*Activity*. Could you restate the data below word for word, without its pictures?

*Information provided*.
══════════════════════════════

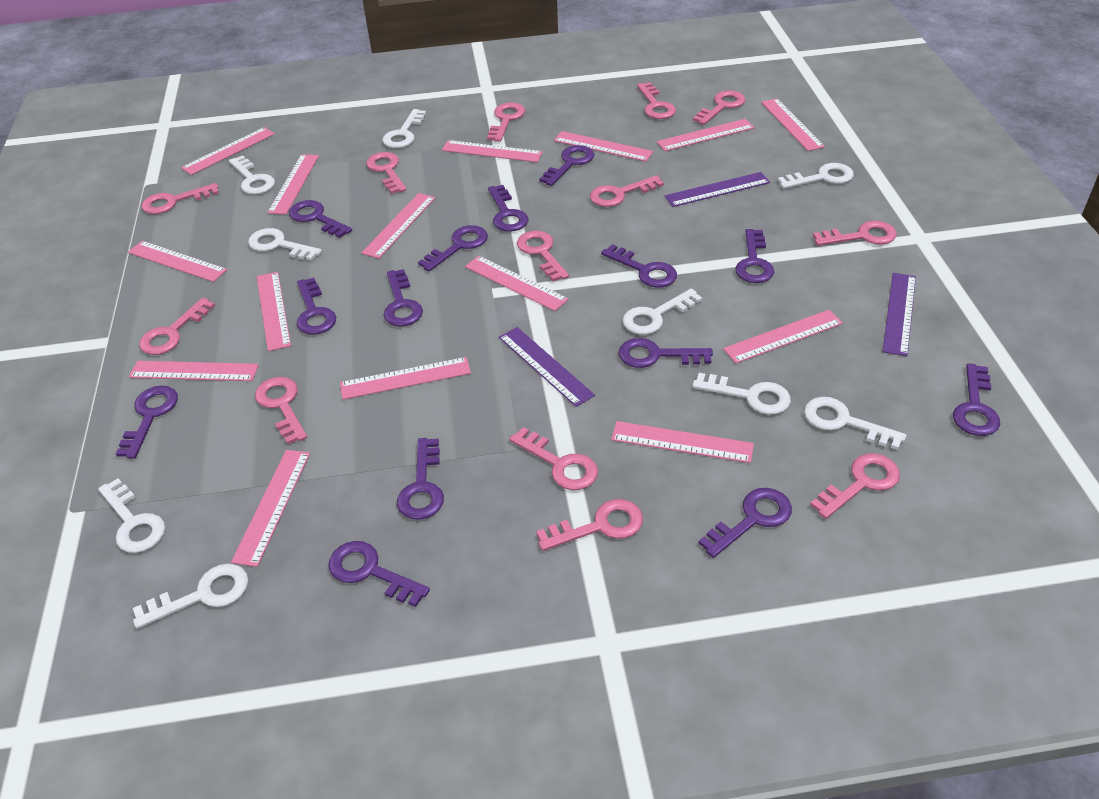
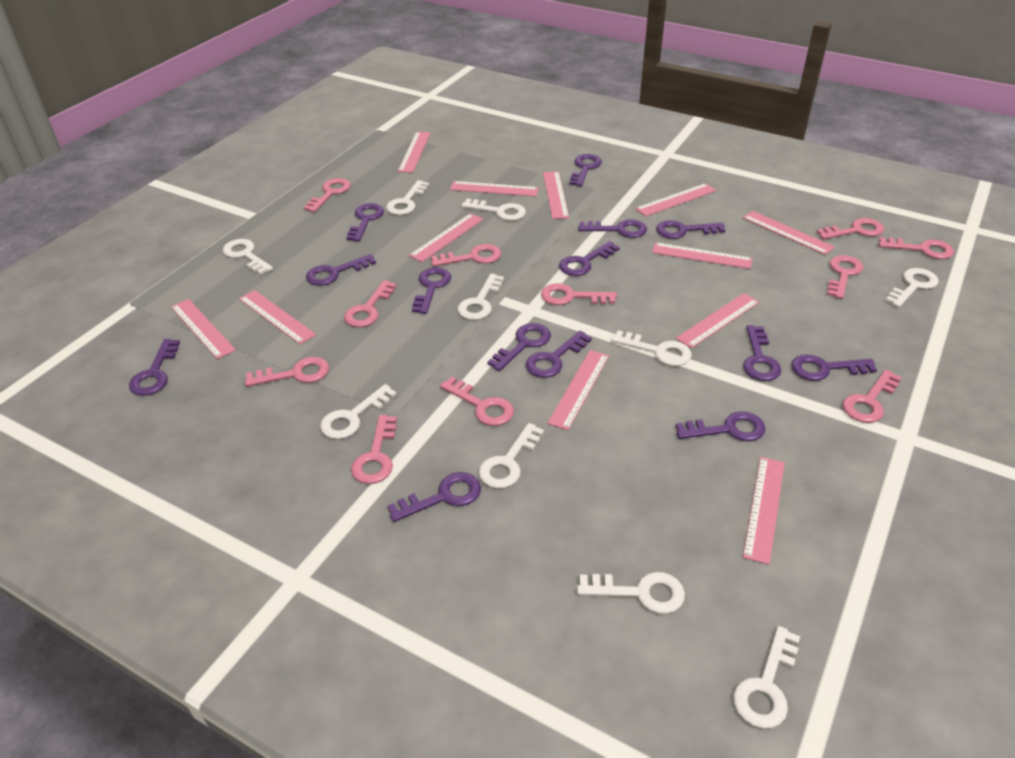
pink key: 13 -> 11
pink ruler: 15 -> 12
purple ruler: 3 -> 0
white key: 9 -> 10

══════════════════════════════

*Task result*.
pink key: 13 -> 11
pink ruler: 15 -> 12
purple ruler: 3 -> 0
white key: 9 -> 10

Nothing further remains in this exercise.